-- Problem requirements --
Copy each line below in which the word "cinta" occurs.

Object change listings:
+===+
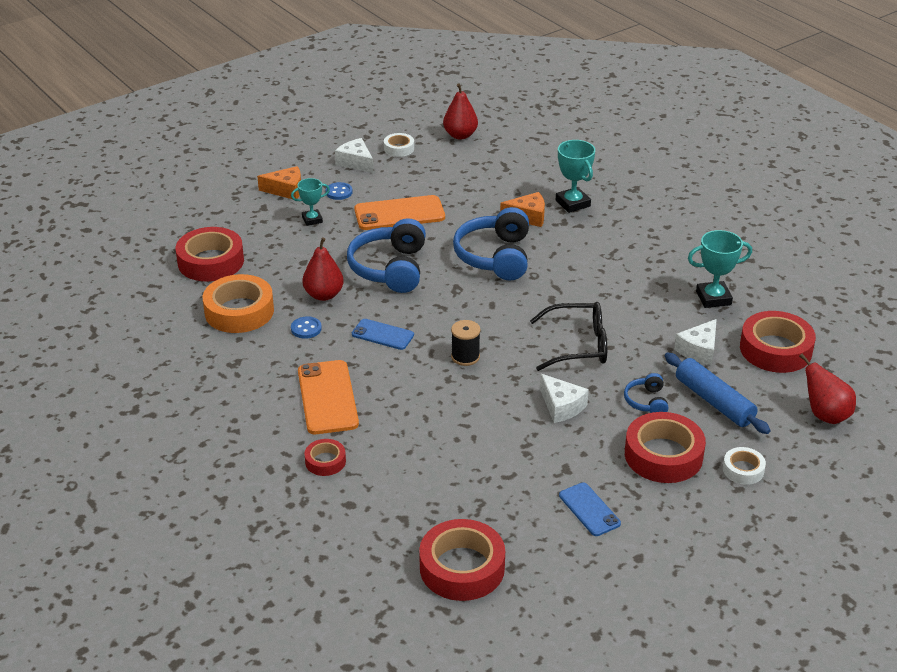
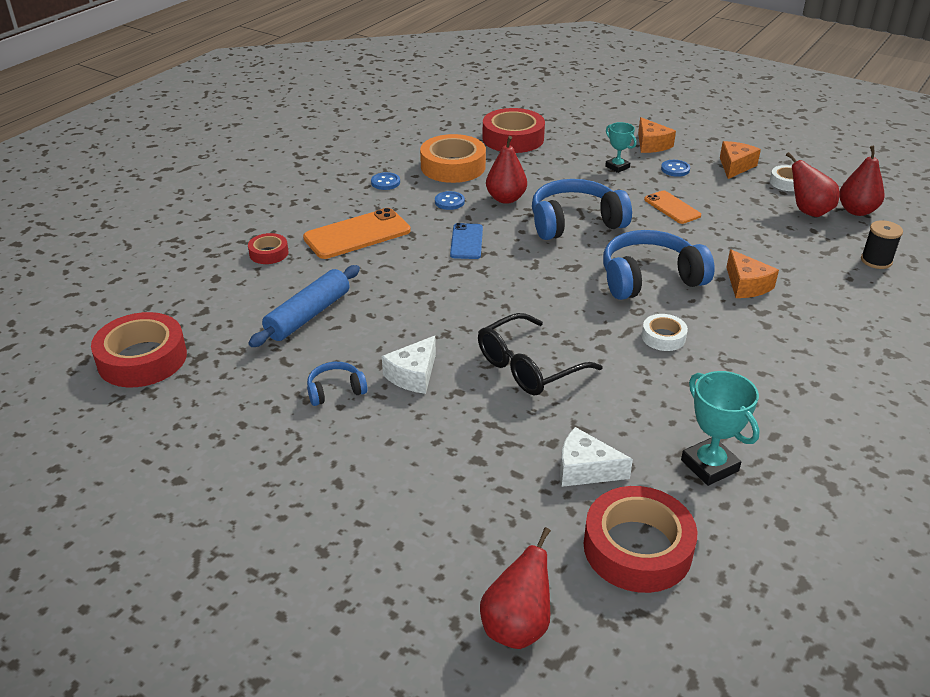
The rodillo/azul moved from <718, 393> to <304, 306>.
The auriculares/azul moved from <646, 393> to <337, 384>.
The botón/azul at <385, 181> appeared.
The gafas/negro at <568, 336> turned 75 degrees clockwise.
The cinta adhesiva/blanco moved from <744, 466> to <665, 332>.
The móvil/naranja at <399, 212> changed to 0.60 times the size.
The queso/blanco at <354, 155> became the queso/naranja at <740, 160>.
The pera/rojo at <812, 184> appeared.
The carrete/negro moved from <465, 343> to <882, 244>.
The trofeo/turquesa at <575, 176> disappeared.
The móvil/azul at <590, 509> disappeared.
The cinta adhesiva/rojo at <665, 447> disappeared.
+===+
-- Problem solution --
The cinta adhesiva/blanco moved from <744, 466> to <665, 332>.
The cinta adhesiva/rojo at <665, 447> disappeared.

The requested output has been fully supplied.